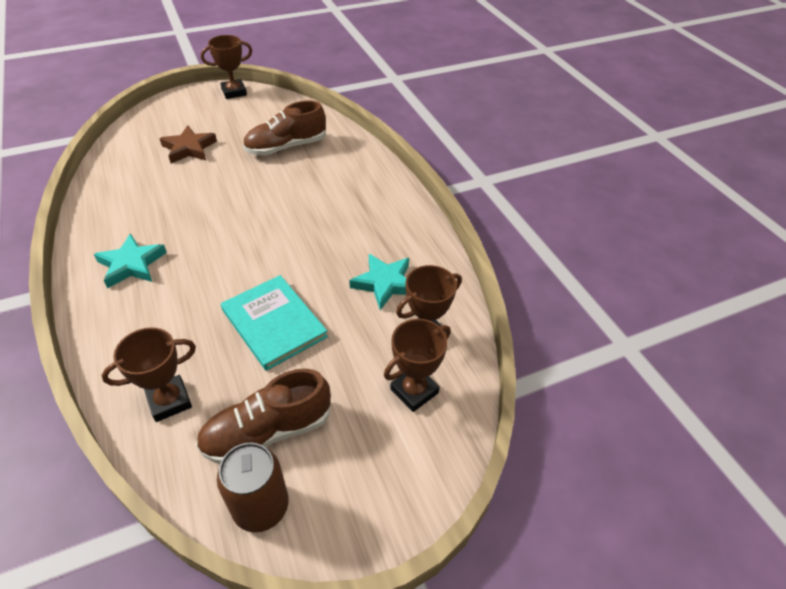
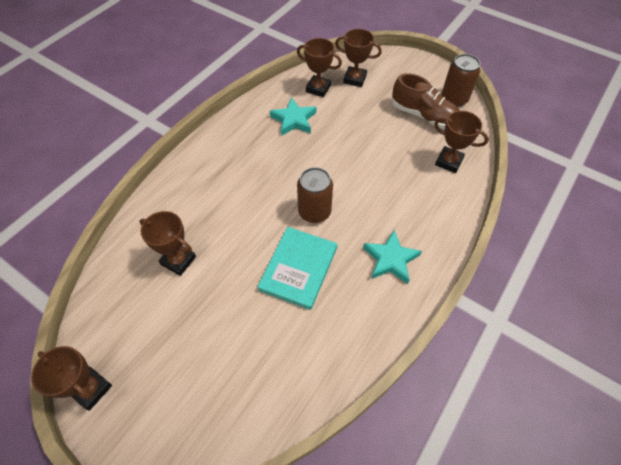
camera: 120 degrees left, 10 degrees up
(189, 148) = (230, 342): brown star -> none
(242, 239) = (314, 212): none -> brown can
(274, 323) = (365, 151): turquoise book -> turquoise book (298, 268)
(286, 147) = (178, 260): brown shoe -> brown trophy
----------------
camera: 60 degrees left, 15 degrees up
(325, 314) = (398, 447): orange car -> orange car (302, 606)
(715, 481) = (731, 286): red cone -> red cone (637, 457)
----------------
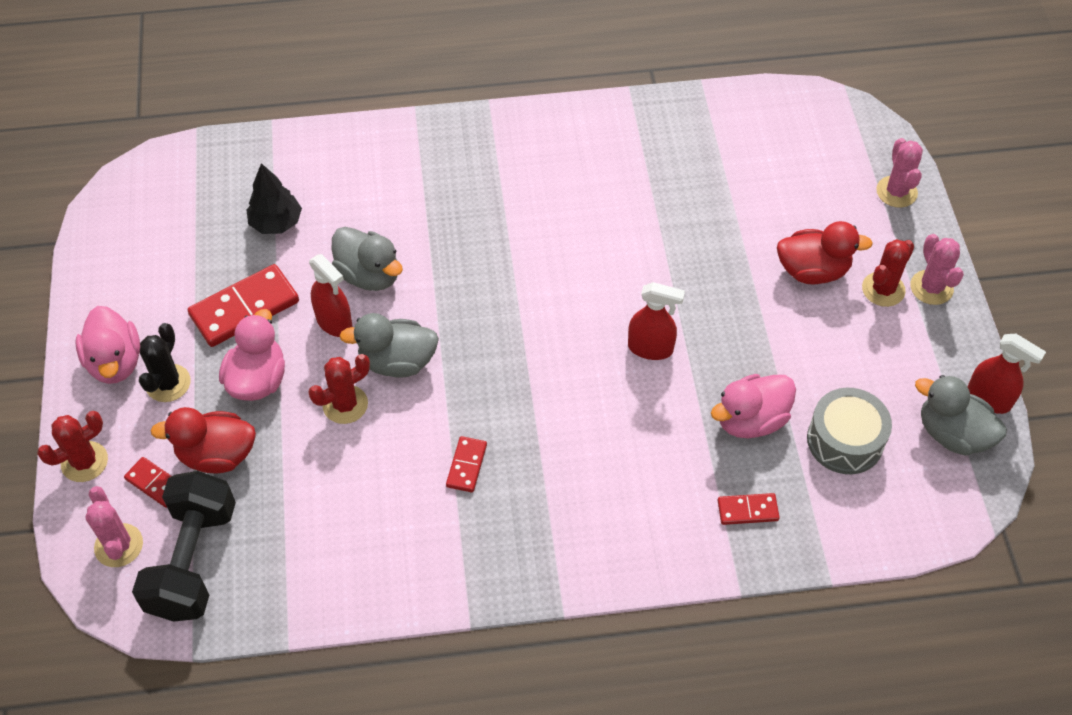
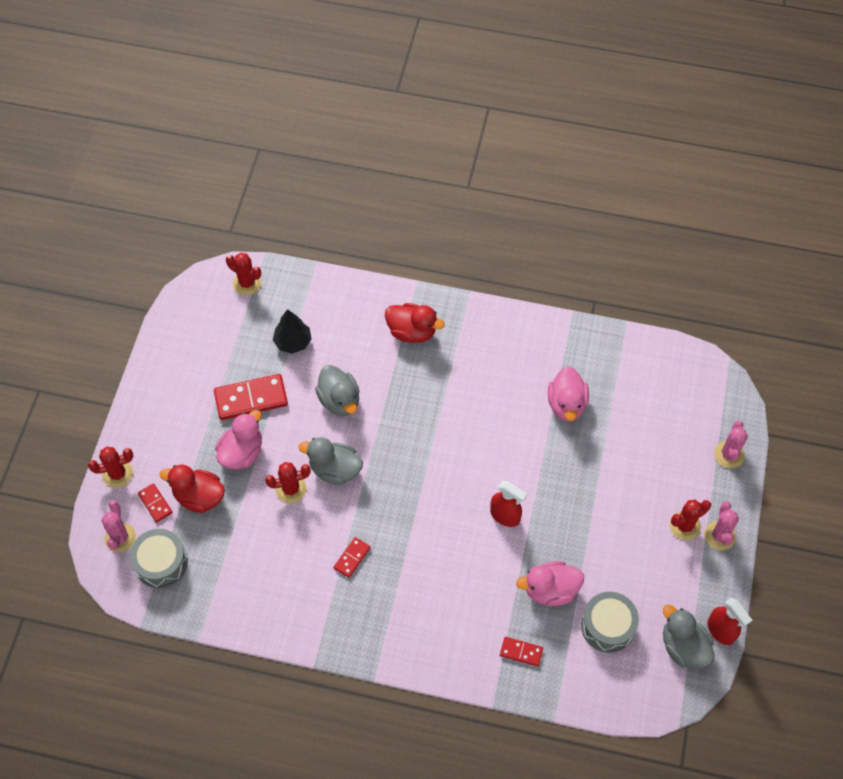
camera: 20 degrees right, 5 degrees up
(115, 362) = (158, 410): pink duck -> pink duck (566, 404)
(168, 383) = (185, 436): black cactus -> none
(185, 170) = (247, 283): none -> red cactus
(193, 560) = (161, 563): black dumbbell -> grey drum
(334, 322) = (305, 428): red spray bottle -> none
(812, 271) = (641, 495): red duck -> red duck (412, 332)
----------------
Your answer should consist only of the lines above between the line holding "(242, 239) = (314, 212): none -> brown can" and the line holding "(286, 147) = (178, 260): brown", inclusive, each transcribed exactly.

▸ **Expected answer**
(242, 239) = (314, 212): none -> brown can
(274, 323) = (365, 151): turquoise book -> turquoise book (298, 268)
(286, 147) = (178, 260): brown shoe -> brown trophy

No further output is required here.